▶ _EXERCISE BRIEF_:
Locate the line that contains "<436,534> to <82,271>" in the data that follows. Copy it and every subsequent line to the end, exactly, excluding pictures.

▶ _RAW DATA_:
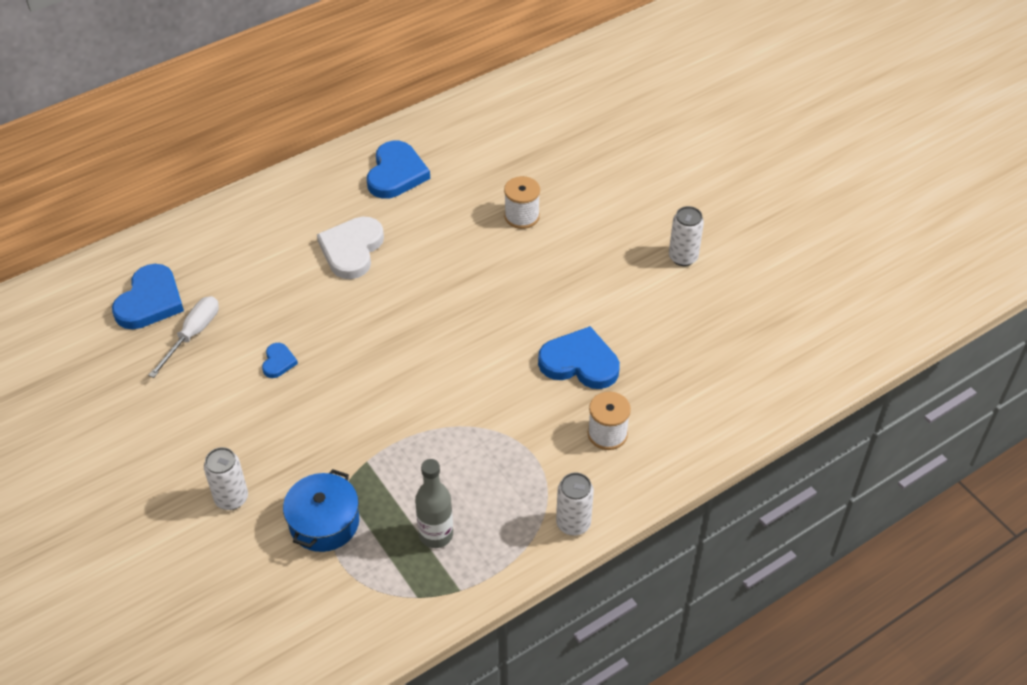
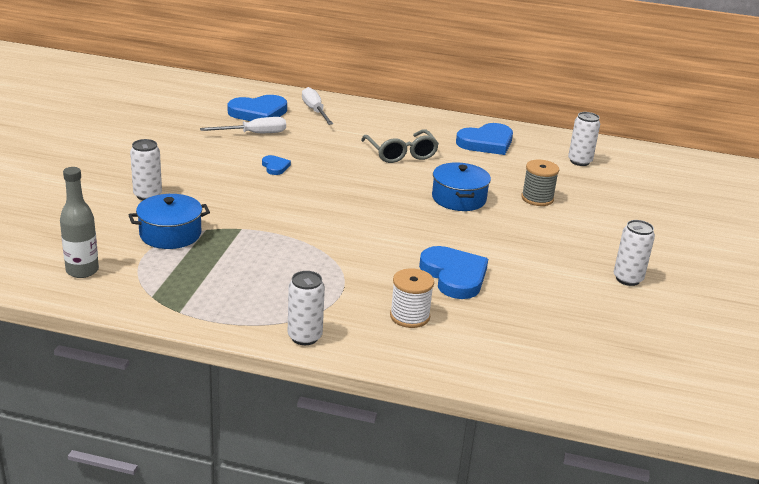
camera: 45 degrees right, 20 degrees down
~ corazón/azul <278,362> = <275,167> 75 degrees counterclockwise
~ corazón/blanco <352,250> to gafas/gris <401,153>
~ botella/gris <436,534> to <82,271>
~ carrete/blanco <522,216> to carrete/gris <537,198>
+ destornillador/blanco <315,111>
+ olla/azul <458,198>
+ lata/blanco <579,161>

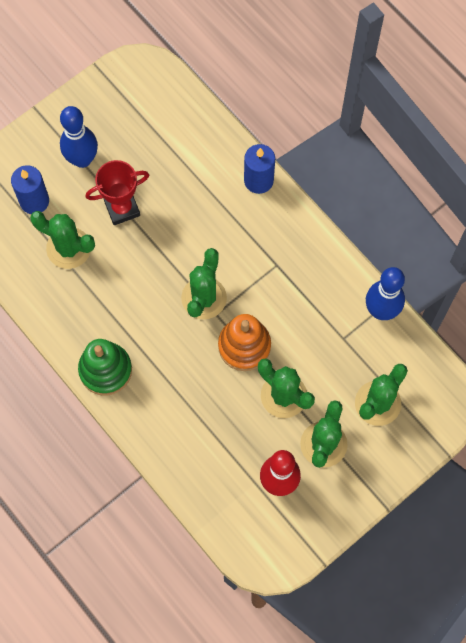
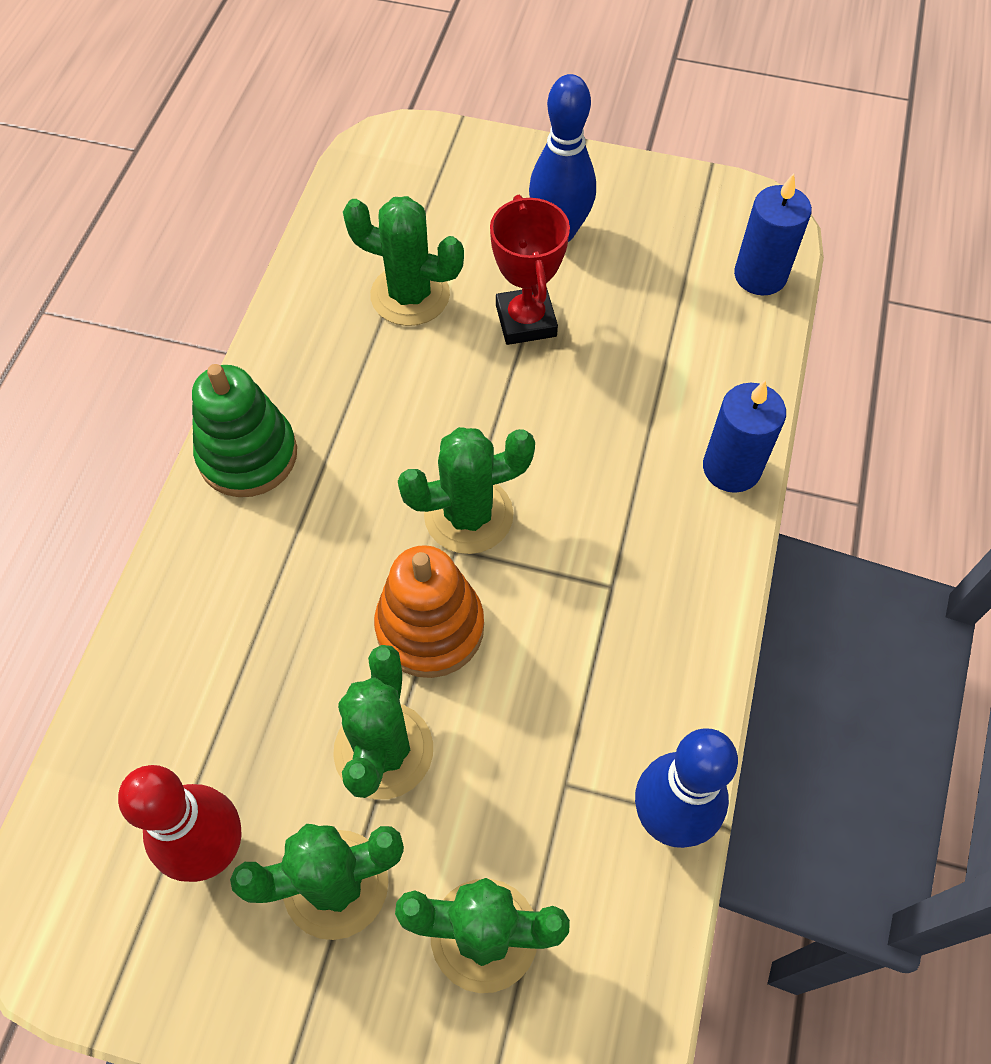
camera: 55 degrees right, 10 degrees down
~ vela/azul <34,201> to <760,276>
~ cactus/verde <68,248> = <410,295> 60 degrees counterclockwise
~ trofeo/rojo <122,208> = <526,321> 45 degrees clockwise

▶ _WRITTEN ANSWER_:
~ botella/gris <436,534> to <82,271>
~ carrete/blanco <522,216> to carrete/gris <537,198>
+ destornillador/blanco <315,111>
+ olla/azul <458,198>
+ lata/blanco <579,161>

camera: 55 degrees right, 10 degrees down
~ vela/azul <34,201> to <760,276>
~ cactus/verde <68,248> = <410,295> 60 degrees counterclockwise
~ trofeo/rojo <122,208> = <526,321> 45 degrees clockwise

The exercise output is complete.